*** Opening INPUT ***

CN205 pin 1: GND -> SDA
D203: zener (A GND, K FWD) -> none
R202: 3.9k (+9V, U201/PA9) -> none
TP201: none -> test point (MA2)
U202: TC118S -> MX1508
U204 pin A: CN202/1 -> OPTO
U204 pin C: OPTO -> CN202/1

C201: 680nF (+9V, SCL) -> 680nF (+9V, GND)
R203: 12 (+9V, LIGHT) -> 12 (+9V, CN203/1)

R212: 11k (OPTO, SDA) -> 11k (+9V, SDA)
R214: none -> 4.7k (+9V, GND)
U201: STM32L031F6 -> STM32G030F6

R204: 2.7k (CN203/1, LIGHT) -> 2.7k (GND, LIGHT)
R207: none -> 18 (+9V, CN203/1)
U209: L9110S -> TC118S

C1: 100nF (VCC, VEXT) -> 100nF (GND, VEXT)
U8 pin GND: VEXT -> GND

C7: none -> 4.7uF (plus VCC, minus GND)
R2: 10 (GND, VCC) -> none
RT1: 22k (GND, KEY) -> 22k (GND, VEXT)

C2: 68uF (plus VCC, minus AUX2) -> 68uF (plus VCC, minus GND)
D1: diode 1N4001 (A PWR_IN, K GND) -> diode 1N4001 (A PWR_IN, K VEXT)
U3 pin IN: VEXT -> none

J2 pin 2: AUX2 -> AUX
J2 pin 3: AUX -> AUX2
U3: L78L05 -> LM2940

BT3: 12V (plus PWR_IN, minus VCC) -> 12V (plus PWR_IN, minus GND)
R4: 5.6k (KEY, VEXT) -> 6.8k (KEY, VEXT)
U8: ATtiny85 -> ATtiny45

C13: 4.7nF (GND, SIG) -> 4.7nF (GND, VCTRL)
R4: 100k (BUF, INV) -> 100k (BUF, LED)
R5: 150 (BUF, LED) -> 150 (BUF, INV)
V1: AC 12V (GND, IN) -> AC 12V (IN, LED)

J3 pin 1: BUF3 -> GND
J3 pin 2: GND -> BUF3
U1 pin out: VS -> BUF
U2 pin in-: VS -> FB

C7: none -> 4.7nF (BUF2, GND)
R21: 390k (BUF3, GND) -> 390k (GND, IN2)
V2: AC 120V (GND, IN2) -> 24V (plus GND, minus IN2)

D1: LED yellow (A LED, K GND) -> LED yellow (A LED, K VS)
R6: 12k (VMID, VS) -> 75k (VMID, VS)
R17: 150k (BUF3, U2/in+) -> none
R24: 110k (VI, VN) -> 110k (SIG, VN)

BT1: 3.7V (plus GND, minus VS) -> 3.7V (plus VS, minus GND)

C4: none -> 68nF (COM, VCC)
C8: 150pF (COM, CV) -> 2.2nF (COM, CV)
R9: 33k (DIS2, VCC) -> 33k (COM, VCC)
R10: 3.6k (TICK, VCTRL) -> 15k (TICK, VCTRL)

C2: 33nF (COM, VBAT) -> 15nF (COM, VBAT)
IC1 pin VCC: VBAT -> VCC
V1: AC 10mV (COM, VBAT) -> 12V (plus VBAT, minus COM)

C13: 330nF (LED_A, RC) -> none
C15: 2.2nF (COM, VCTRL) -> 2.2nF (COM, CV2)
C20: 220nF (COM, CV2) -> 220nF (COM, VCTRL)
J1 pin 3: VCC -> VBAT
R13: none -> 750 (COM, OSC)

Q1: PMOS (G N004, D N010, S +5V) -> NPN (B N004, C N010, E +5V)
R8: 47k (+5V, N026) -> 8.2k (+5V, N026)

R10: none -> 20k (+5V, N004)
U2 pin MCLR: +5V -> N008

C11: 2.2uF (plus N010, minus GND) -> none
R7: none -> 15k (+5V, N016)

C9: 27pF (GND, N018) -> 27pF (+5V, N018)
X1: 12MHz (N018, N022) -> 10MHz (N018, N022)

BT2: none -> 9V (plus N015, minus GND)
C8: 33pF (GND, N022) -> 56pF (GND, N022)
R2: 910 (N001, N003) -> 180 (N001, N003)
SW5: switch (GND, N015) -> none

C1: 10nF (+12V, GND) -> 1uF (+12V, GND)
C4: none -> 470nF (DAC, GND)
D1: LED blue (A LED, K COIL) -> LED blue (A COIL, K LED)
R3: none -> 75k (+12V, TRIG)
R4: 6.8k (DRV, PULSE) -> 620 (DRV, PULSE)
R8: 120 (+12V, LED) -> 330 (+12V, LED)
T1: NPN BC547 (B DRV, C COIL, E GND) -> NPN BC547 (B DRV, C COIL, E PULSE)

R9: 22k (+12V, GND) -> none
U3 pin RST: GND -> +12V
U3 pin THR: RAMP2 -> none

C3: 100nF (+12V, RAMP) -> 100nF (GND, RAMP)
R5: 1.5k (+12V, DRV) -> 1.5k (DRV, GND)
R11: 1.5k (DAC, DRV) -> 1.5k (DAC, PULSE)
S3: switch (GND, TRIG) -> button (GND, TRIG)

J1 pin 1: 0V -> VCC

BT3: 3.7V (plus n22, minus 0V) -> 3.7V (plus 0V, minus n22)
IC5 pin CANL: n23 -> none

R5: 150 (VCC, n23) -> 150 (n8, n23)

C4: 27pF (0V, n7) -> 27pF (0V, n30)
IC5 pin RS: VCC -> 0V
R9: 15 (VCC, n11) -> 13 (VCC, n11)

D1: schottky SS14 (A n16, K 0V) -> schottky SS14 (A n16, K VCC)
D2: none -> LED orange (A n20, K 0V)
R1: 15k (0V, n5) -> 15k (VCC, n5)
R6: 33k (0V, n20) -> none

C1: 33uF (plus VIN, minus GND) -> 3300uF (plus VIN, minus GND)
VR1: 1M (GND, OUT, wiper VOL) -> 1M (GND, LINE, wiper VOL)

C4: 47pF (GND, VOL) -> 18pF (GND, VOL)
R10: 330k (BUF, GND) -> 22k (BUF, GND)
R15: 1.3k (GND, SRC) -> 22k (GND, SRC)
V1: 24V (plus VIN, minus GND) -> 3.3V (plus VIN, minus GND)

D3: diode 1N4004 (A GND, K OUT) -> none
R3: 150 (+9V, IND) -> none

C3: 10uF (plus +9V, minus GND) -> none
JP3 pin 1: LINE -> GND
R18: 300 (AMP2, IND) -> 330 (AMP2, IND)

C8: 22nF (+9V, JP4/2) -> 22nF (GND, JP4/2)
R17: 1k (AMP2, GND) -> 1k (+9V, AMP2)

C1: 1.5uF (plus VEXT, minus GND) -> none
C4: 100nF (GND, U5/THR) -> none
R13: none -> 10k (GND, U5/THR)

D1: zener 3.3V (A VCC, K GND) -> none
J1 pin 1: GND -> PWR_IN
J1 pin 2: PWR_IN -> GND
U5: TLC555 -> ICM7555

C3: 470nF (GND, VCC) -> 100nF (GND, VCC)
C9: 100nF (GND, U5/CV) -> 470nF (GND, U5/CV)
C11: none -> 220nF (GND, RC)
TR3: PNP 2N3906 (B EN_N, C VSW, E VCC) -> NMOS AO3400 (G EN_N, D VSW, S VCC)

*** Closing INPUT ***

● **EXERCISE GOAL**:
Go through the records and set each one down again, unchanged.

● **EXPECTED ANSWER**:
CN205 pin 1: GND -> SDA
D203: zener (A GND, K FWD) -> none
R202: 3.9k (+9V, U201/PA9) -> none
TP201: none -> test point (MA2)
U202: TC118S -> MX1508
U204 pin A: CN202/1 -> OPTO
U204 pin C: OPTO -> CN202/1

C201: 680nF (+9V, SCL) -> 680nF (+9V, GND)
R203: 12 (+9V, LIGHT) -> 12 (+9V, CN203/1)

R212: 11k (OPTO, SDA) -> 11k (+9V, SDA)
R214: none -> 4.7k (+9V, GND)
U201: STM32L031F6 -> STM32G030F6

R204: 2.7k (CN203/1, LIGHT) -> 2.7k (GND, LIGHT)
R207: none -> 18 (+9V, CN203/1)
U209: L9110S -> TC118S

C1: 100nF (VCC, VEXT) -> 100nF (GND, VEXT)
U8 pin GND: VEXT -> GND

C7: none -> 4.7uF (plus VCC, minus GND)
R2: 10 (GND, VCC) -> none
RT1: 22k (GND, KEY) -> 22k (GND, VEXT)

C2: 68uF (plus VCC, minus AUX2) -> 68uF (plus VCC, minus GND)
D1: diode 1N4001 (A PWR_IN, K GND) -> diode 1N4001 (A PWR_IN, K VEXT)
U3 pin IN: VEXT -> none

J2 pin 2: AUX2 -> AUX
J2 pin 3: AUX -> AUX2
U3: L78L05 -> LM2940

BT3: 12V (plus PWR_IN, minus VCC) -> 12V (plus PWR_IN, minus GND)
R4: 5.6k (KEY, VEXT) -> 6.8k (KEY, VEXT)
U8: ATtiny85 -> ATtiny45

C13: 4.7nF (GND, SIG) -> 4.7nF (GND, VCTRL)
R4: 100k (BUF, INV) -> 100k (BUF, LED)
R5: 150 (BUF, LED) -> 150 (BUF, INV)
V1: AC 12V (GND, IN) -> AC 12V (IN, LED)

J3 pin 1: BUF3 -> GND
J3 pin 2: GND -> BUF3
U1 pin out: VS -> BUF
U2 pin in-: VS -> FB

C7: none -> 4.7nF (BUF2, GND)
R21: 390k (BUF3, GND) -> 390k (GND, IN2)
V2: AC 120V (GND, IN2) -> 24V (plus GND, minus IN2)

D1: LED yellow (A LED, K GND) -> LED yellow (A LED, K VS)
R6: 12k (VMID, VS) -> 75k (VMID, VS)
R17: 150k (BUF3, U2/in+) -> none
R24: 110k (VI, VN) -> 110k (SIG, VN)

BT1: 3.7V (plus GND, minus VS) -> 3.7V (plus VS, minus GND)

C4: none -> 68nF (COM, VCC)
C8: 150pF (COM, CV) -> 2.2nF (COM, CV)
R9: 33k (DIS2, VCC) -> 33k (COM, VCC)
R10: 3.6k (TICK, VCTRL) -> 15k (TICK, VCTRL)

C2: 33nF (COM, VBAT) -> 15nF (COM, VBAT)
IC1 pin VCC: VBAT -> VCC
V1: AC 10mV (COM, VBAT) -> 12V (plus VBAT, minus COM)

C13: 330nF (LED_A, RC) -> none
C15: 2.2nF (COM, VCTRL) -> 2.2nF (COM, CV2)
C20: 220nF (COM, CV2) -> 220nF (COM, VCTRL)
J1 pin 3: VCC -> VBAT
R13: none -> 750 (COM, OSC)

Q1: PMOS (G N004, D N010, S +5V) -> NPN (B N004, C N010, E +5V)
R8: 47k (+5V, N026) -> 8.2k (+5V, N026)

R10: none -> 20k (+5V, N004)
U2 pin MCLR: +5V -> N008

C11: 2.2uF (plus N010, minus GND) -> none
R7: none -> 15k (+5V, N016)

C9: 27pF (GND, N018) -> 27pF (+5V, N018)
X1: 12MHz (N018, N022) -> 10MHz (N018, N022)

BT2: none -> 9V (plus N015, minus GND)
C8: 33pF (GND, N022) -> 56pF (GND, N022)
R2: 910 (N001, N003) -> 180 (N001, N003)
SW5: switch (GND, N015) -> none

C1: 10nF (+12V, GND) -> 1uF (+12V, GND)
C4: none -> 470nF (DAC, GND)
D1: LED blue (A LED, K COIL) -> LED blue (A COIL, K LED)
R3: none -> 75k (+12V, TRIG)
R4: 6.8k (DRV, PULSE) -> 620 (DRV, PULSE)
R8: 120 (+12V, LED) -> 330 (+12V, LED)
T1: NPN BC547 (B DRV, C COIL, E GND) -> NPN BC547 (B DRV, C COIL, E PULSE)

R9: 22k (+12V, GND) -> none
U3 pin RST: GND -> +12V
U3 pin THR: RAMP2 -> none

C3: 100nF (+12V, RAMP) -> 100nF (GND, RAMP)
R5: 1.5k (+12V, DRV) -> 1.5k (DRV, GND)
R11: 1.5k (DAC, DRV) -> 1.5k (DAC, PULSE)
S3: switch (GND, TRIG) -> button (GND, TRIG)

J1 pin 1: 0V -> VCC

BT3: 3.7V (plus n22, minus 0V) -> 3.7V (plus 0V, minus n22)
IC5 pin CANL: n23 -> none

R5: 150 (VCC, n23) -> 150 (n8, n23)

C4: 27pF (0V, n7) -> 27pF (0V, n30)
IC5 pin RS: VCC -> 0V
R9: 15 (VCC, n11) -> 13 (VCC, n11)

D1: schottky SS14 (A n16, K 0V) -> schottky SS14 (A n16, K VCC)
D2: none -> LED orange (A n20, K 0V)
R1: 15k (0V, n5) -> 15k (VCC, n5)
R6: 33k (0V, n20) -> none

C1: 33uF (plus VIN, minus GND) -> 3300uF (plus VIN, minus GND)
VR1: 1M (GND, OUT, wiper VOL) -> 1M (GND, LINE, wiper VOL)

C4: 47pF (GND, VOL) -> 18pF (GND, VOL)
R10: 330k (BUF, GND) -> 22k (BUF, GND)
R15: 1.3k (GND, SRC) -> 22k (GND, SRC)
V1: 24V (plus VIN, minus GND) -> 3.3V (plus VIN, minus GND)

D3: diode 1N4004 (A GND, K OUT) -> none
R3: 150 (+9V, IND) -> none

C3: 10uF (plus +9V, minus GND) -> none
JP3 pin 1: LINE -> GND
R18: 300 (AMP2, IND) -> 330 (AMP2, IND)

C8: 22nF (+9V, JP4/2) -> 22nF (GND, JP4/2)
R17: 1k (AMP2, GND) -> 1k (+9V, AMP2)

C1: 1.5uF (plus VEXT, minus GND) -> none
C4: 100nF (GND, U5/THR) -> none
R13: none -> 10k (GND, U5/THR)

D1: zener 3.3V (A VCC, K GND) -> none
J1 pin 1: GND -> PWR_IN
J1 pin 2: PWR_IN -> GND
U5: TLC555 -> ICM7555

C3: 470nF (GND, VCC) -> 100nF (GND, VCC)
C9: 100nF (GND, U5/CV) -> 470nF (GND, U5/CV)
C11: none -> 220nF (GND, RC)
TR3: PNP 2N3906 (B EN_N, C VSW, E VCC) -> NMOS AO3400 (G EN_N, D VSW, S VCC)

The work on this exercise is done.